*** Opening Provided data ***
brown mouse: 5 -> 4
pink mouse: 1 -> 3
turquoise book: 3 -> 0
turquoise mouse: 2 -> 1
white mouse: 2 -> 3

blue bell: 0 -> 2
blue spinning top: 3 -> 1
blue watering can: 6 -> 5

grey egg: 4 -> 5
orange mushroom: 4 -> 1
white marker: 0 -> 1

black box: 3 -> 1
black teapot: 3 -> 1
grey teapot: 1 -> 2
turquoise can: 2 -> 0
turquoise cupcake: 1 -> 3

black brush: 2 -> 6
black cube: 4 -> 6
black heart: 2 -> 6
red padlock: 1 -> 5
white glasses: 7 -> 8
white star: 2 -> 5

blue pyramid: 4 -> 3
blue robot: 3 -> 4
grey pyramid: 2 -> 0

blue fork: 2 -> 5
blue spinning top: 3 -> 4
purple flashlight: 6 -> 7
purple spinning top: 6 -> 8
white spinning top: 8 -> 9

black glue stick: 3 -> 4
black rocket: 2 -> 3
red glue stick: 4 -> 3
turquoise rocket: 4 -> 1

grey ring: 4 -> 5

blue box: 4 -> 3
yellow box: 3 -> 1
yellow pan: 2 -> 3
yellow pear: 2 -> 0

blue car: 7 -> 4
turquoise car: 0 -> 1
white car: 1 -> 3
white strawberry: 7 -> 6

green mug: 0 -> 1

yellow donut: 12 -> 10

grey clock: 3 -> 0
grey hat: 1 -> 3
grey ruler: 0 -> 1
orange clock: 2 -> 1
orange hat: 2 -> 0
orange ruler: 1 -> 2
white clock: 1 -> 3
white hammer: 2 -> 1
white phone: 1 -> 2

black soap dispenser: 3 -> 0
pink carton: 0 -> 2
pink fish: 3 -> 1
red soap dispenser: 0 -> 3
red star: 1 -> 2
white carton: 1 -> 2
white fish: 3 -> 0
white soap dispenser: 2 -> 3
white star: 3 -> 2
*** Closing Provided data ***
## [Requirement]
Please repeat each line from the one with "orange clock: 2 -> 1" through the last line of the data above, and add nothing.

## [Finished exercise]
orange clock: 2 -> 1
orange hat: 2 -> 0
orange ruler: 1 -> 2
white clock: 1 -> 3
white hammer: 2 -> 1
white phone: 1 -> 2

black soap dispenser: 3 -> 0
pink carton: 0 -> 2
pink fish: 3 -> 1
red soap dispenser: 0 -> 3
red star: 1 -> 2
white carton: 1 -> 2
white fish: 3 -> 0
white soap dispenser: 2 -> 3
white star: 3 -> 2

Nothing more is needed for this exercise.